═══ TASK INPUT

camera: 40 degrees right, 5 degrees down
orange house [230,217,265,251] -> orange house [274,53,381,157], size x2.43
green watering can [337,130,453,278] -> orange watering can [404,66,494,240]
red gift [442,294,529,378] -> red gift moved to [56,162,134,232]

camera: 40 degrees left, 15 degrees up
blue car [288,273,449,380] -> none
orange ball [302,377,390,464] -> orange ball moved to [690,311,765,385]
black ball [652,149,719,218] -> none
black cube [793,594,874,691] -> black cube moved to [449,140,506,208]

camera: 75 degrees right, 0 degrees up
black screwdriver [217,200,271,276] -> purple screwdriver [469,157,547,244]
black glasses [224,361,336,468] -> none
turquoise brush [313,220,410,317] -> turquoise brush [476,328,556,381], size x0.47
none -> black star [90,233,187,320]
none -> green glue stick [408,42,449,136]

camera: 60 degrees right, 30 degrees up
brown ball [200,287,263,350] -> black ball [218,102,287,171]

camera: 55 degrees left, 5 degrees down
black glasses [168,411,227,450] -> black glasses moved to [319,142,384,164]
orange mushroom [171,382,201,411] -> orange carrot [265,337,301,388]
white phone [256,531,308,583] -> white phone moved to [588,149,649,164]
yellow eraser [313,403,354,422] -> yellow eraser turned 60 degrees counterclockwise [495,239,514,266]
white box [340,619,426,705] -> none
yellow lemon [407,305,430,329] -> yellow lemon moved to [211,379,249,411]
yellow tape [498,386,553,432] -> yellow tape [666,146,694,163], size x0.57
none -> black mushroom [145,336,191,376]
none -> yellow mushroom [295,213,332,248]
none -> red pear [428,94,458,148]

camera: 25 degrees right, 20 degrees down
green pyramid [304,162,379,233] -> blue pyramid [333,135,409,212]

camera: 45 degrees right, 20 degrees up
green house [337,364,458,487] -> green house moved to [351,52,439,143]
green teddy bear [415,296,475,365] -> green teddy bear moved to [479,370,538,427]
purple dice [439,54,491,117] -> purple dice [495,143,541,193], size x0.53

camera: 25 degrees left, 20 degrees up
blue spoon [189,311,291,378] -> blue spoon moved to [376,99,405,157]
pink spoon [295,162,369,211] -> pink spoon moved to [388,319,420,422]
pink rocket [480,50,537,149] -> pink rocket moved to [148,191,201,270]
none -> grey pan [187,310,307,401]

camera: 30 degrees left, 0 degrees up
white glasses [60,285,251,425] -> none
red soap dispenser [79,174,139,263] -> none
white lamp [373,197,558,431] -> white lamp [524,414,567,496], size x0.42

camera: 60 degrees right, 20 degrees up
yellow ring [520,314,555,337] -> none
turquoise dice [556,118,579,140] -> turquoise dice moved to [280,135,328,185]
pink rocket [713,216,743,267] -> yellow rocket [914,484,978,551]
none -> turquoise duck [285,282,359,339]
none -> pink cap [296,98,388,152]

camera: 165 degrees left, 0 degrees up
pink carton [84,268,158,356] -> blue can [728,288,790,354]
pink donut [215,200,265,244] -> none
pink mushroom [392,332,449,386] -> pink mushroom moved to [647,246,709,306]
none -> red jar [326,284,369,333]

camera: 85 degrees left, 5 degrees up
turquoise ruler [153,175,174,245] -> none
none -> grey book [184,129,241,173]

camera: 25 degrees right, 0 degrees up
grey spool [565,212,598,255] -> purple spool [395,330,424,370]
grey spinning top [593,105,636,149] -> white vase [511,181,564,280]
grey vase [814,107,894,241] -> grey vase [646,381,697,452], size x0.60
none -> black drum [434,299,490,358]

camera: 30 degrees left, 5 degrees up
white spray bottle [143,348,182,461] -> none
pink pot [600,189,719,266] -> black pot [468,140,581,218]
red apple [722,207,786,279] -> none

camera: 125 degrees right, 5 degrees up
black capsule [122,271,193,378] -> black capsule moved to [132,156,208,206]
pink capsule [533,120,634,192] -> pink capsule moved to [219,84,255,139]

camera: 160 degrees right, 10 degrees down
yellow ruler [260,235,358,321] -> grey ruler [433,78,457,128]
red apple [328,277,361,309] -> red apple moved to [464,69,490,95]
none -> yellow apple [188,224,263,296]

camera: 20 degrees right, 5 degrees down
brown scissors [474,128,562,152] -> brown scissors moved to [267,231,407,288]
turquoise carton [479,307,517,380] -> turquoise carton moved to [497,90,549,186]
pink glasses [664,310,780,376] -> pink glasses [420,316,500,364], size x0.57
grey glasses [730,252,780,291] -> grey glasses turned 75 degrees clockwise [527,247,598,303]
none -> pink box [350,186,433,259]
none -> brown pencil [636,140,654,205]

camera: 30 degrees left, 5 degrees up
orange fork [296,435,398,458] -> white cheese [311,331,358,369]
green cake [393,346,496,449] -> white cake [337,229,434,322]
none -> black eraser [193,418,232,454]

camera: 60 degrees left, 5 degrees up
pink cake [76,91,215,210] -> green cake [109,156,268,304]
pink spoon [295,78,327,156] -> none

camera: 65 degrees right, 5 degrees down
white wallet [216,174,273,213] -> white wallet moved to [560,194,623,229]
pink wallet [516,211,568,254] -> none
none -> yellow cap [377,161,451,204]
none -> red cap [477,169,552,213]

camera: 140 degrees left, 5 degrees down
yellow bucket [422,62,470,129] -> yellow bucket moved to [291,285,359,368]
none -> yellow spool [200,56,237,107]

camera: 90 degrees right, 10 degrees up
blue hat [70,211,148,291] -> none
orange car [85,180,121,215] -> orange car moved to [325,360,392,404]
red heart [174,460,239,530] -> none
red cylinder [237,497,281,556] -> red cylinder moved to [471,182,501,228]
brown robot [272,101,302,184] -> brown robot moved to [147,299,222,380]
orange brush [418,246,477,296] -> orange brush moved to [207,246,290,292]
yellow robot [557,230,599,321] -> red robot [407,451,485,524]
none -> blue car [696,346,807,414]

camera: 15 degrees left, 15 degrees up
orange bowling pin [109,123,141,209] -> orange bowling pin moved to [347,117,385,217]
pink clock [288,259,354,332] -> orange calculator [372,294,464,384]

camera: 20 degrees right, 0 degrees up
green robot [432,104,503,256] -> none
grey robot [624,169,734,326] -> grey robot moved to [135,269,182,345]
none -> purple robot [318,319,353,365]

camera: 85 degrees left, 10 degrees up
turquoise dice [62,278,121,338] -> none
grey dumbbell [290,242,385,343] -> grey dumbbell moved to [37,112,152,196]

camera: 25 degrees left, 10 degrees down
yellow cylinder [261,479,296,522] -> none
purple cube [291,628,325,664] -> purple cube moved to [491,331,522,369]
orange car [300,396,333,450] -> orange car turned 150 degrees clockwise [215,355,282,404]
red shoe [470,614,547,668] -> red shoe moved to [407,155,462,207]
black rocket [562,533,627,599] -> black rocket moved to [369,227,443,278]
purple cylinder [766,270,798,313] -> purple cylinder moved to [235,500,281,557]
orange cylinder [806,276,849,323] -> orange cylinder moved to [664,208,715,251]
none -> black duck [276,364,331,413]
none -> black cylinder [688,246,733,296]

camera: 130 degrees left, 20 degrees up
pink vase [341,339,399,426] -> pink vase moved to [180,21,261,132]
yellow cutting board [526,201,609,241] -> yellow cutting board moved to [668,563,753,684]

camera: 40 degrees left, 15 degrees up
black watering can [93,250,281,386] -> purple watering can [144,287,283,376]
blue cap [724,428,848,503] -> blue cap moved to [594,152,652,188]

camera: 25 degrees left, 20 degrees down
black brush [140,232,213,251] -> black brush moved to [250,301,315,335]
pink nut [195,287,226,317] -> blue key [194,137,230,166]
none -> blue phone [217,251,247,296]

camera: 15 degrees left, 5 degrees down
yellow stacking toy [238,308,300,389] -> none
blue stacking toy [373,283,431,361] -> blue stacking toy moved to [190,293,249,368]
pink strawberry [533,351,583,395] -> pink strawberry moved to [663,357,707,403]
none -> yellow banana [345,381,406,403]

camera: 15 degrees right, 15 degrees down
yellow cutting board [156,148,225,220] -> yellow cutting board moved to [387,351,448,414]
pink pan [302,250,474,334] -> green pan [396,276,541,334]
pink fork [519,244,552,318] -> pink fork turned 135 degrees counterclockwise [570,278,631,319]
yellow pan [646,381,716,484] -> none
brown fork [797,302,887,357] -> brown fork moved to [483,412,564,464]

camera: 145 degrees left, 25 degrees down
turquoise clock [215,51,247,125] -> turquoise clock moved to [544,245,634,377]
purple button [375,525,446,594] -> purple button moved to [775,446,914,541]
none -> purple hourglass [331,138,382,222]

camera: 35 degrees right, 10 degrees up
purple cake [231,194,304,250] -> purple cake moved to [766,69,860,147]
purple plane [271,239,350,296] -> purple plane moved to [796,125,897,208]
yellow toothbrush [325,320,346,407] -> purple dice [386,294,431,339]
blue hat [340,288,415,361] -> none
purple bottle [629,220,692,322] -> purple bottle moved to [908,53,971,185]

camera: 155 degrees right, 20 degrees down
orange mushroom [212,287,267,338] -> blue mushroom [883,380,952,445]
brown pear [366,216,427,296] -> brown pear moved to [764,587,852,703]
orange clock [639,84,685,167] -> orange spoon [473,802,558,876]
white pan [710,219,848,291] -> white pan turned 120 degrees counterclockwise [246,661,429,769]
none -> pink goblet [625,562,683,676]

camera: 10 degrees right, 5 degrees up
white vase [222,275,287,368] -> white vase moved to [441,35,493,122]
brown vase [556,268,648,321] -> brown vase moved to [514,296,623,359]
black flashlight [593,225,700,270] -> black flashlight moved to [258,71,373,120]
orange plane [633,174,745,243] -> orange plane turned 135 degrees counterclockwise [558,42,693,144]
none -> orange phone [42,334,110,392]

══════

[TASK TO COMPLETE]: If a line of the data holds the string "turned", count it. Then state the total and nothing more.

[ANSWER BELOW]: 6